BEGIN

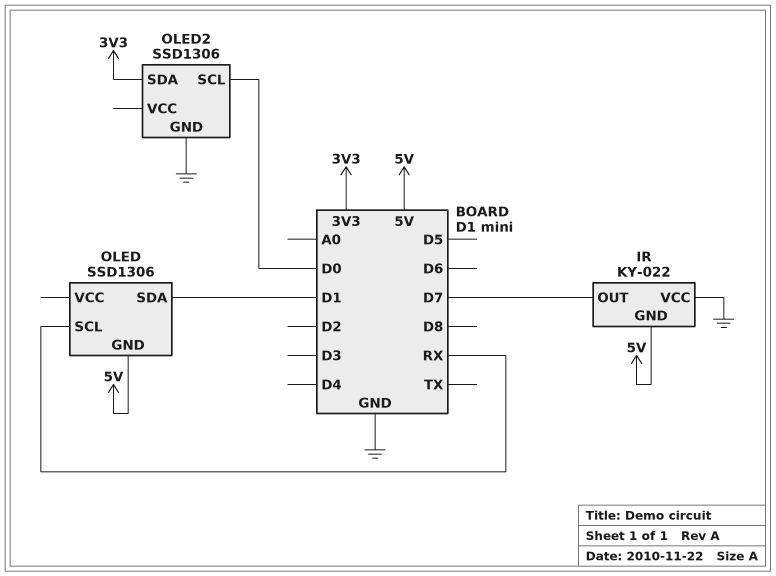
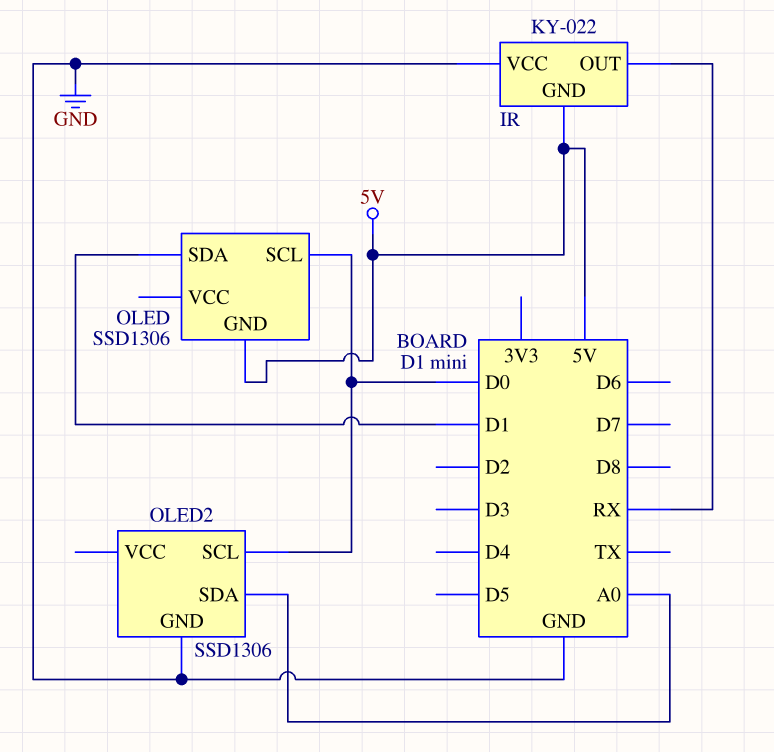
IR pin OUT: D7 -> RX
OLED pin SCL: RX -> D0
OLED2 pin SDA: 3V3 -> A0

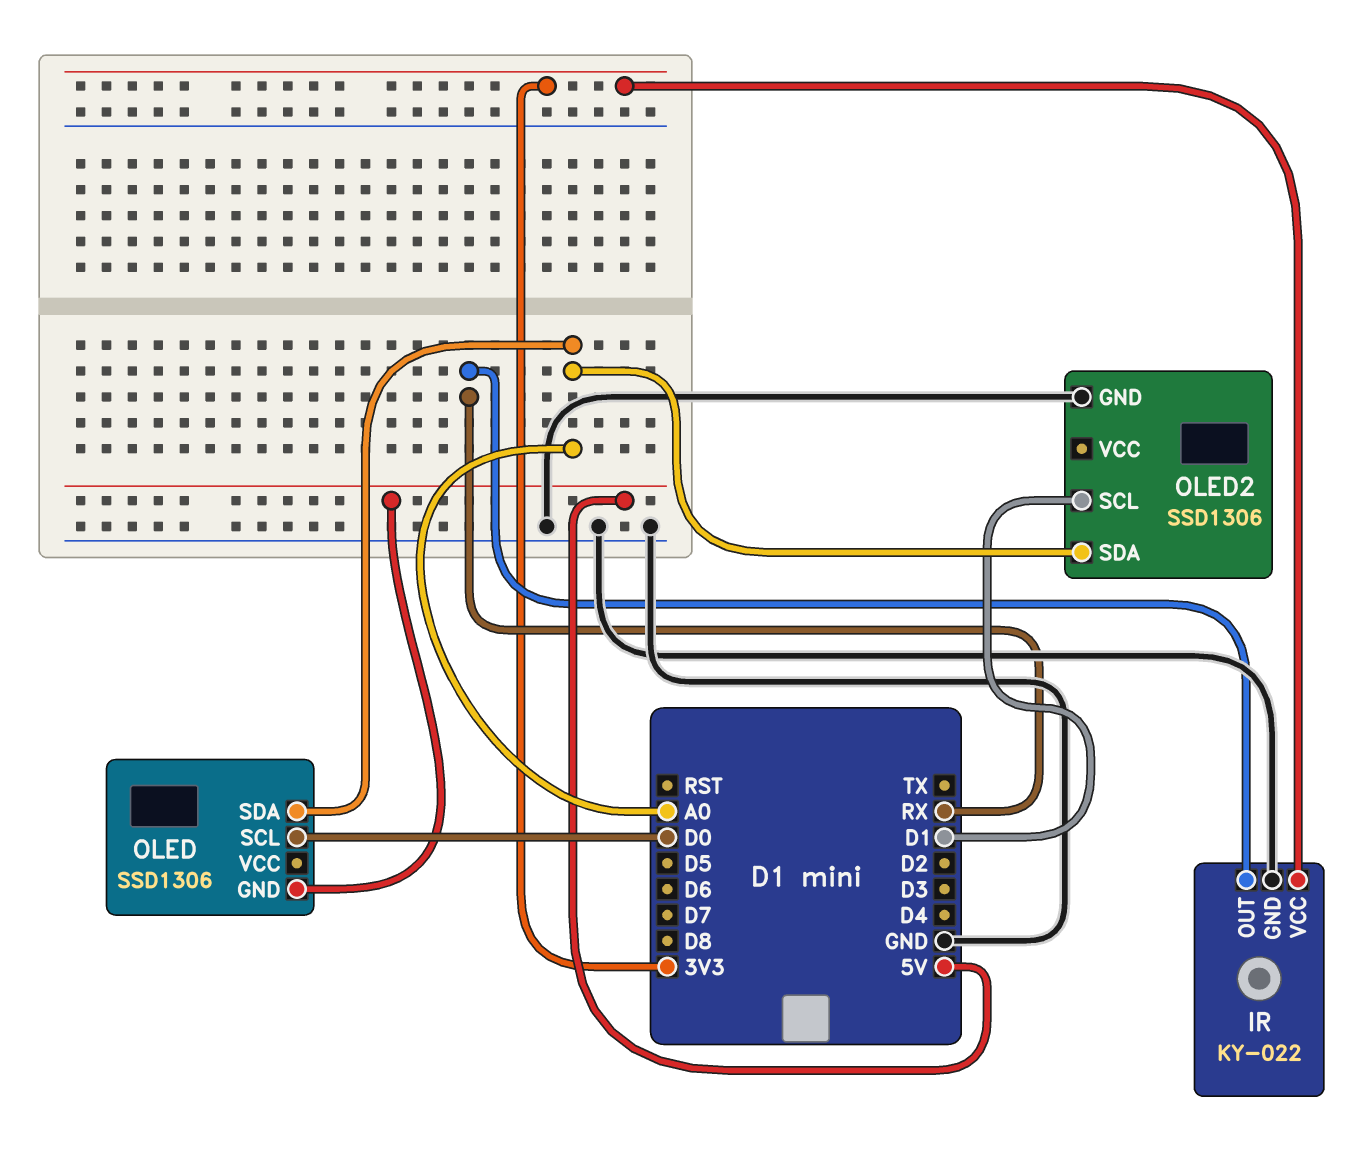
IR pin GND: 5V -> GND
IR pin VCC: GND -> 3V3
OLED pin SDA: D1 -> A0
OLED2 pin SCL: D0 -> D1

END

▶ [EXERCISE]
Images stay out; everything else in the records must be given again exactly.

▶ [SOLUTION]
IR pin OUT: D7 -> RX
OLED pin SCL: RX -> D0
OLED2 pin SDA: 3V3 -> A0

IR pin GND: 5V -> GND
IR pin VCC: GND -> 3V3
OLED pin SDA: D1 -> A0
OLED2 pin SCL: D0 -> D1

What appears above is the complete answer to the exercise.